§ **WHAT IS REQUIRED**:
Keep every word the same. Repeat the records without their images.

§ **PROVIDED ENTRIES**:
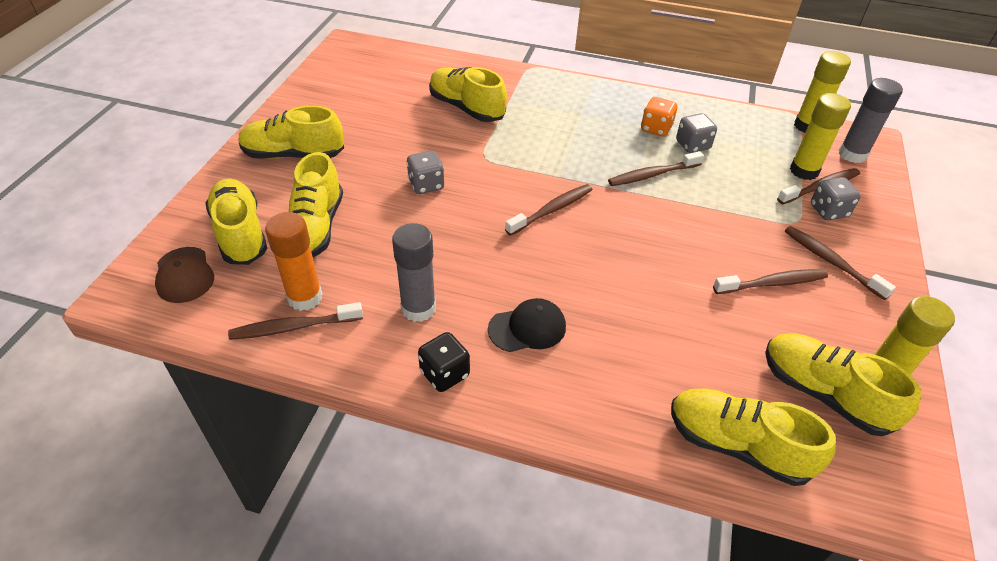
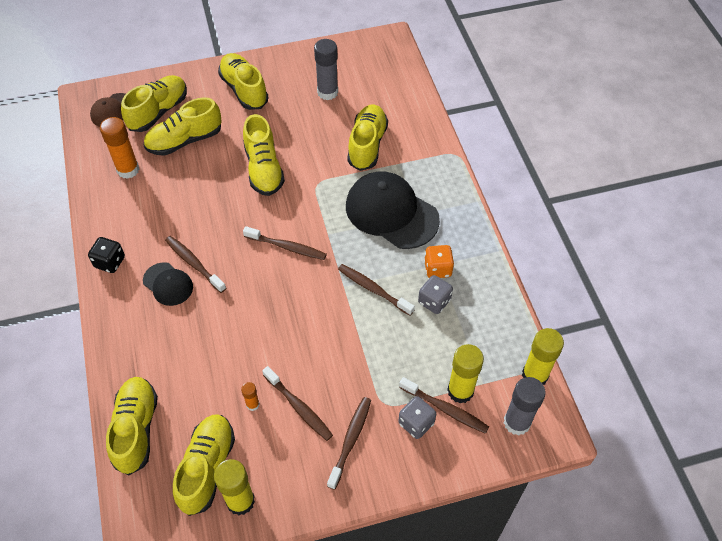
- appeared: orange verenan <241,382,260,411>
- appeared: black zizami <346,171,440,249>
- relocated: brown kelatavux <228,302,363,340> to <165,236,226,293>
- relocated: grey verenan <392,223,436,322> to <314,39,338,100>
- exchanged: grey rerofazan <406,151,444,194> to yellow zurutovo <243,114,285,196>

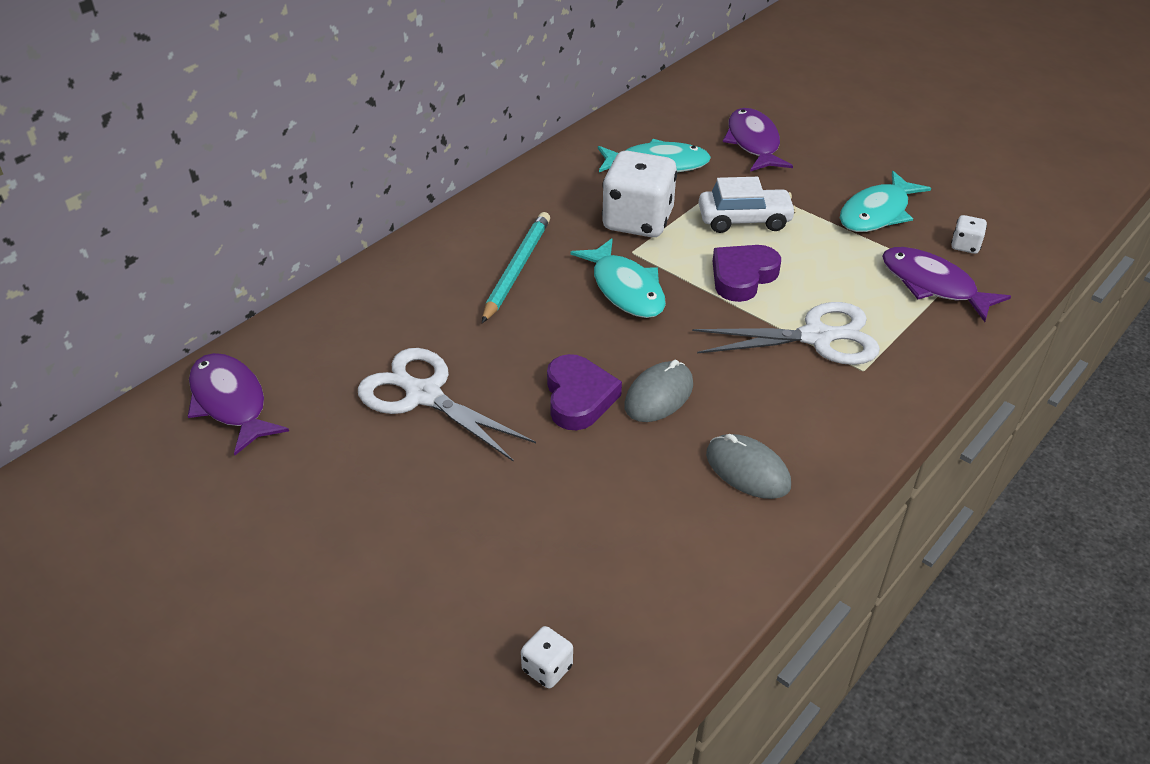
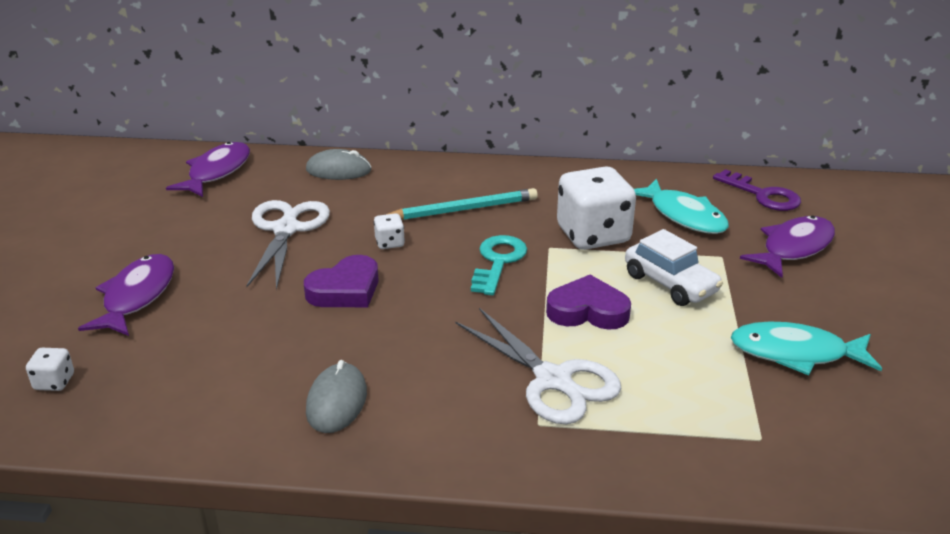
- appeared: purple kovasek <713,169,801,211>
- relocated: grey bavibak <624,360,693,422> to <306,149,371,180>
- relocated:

§ **PROBLEM SOLUTION**:
- appeared: orange verenan <241,382,260,411>
- appeared: black zizami <346,171,440,249>
- relocated: brown kelatavux <228,302,363,340> to <165,236,226,293>
- relocated: grey verenan <392,223,436,322> to <314,39,338,100>
- exchanged: grey rerofazan <406,151,444,194> to yellow zurutovo <243,114,285,196>

- appeared: purple kovasek <713,169,801,211>
- relocated: grey bavibak <624,360,693,422> to <306,149,371,180>
- relocated:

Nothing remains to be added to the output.